--- Task inputs Enclosed Below ---
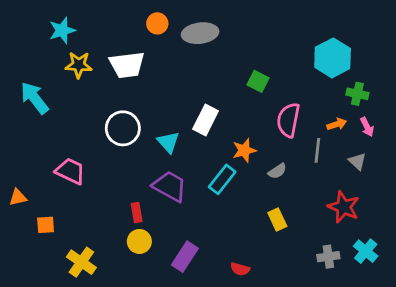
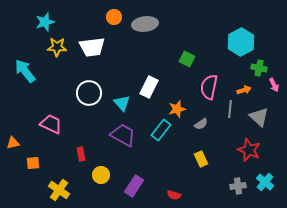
pink arrow: (367, 127) -> (274, 85), moved
gray triangle: (357, 161) -> (259, 117), size x1.5
red rectangle: (137, 212) -> (81, 154), moved

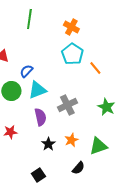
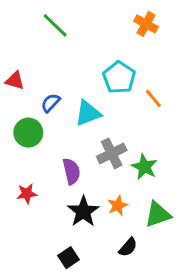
green line: (29, 19) -> (55, 25), turned -54
orange cross: (71, 27) -> (146, 24), moved
cyan triangle: (37, 90) -> (88, 113), moved
green star: (106, 107) -> (144, 167), moved
black star: (48, 144) -> (83, 211), size x1.5

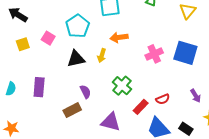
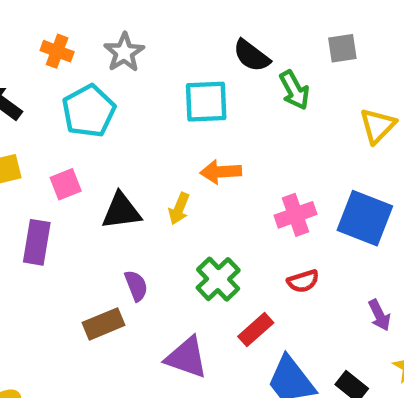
--- End of Enclosed Task inputs ---
*Aim of the exercise*. Exactly as written, give the entries above again, with no images.

*Written response*.
pink arrow: (367, 127) -> (274, 85), moved
gray triangle: (357, 161) -> (259, 117), size x1.5
red rectangle: (137, 212) -> (81, 154), moved

green line: (29, 19) -> (55, 25), turned -54
orange cross: (71, 27) -> (146, 24), moved
cyan triangle: (37, 90) -> (88, 113), moved
green star: (106, 107) -> (144, 167), moved
black star: (48, 144) -> (83, 211), size x1.5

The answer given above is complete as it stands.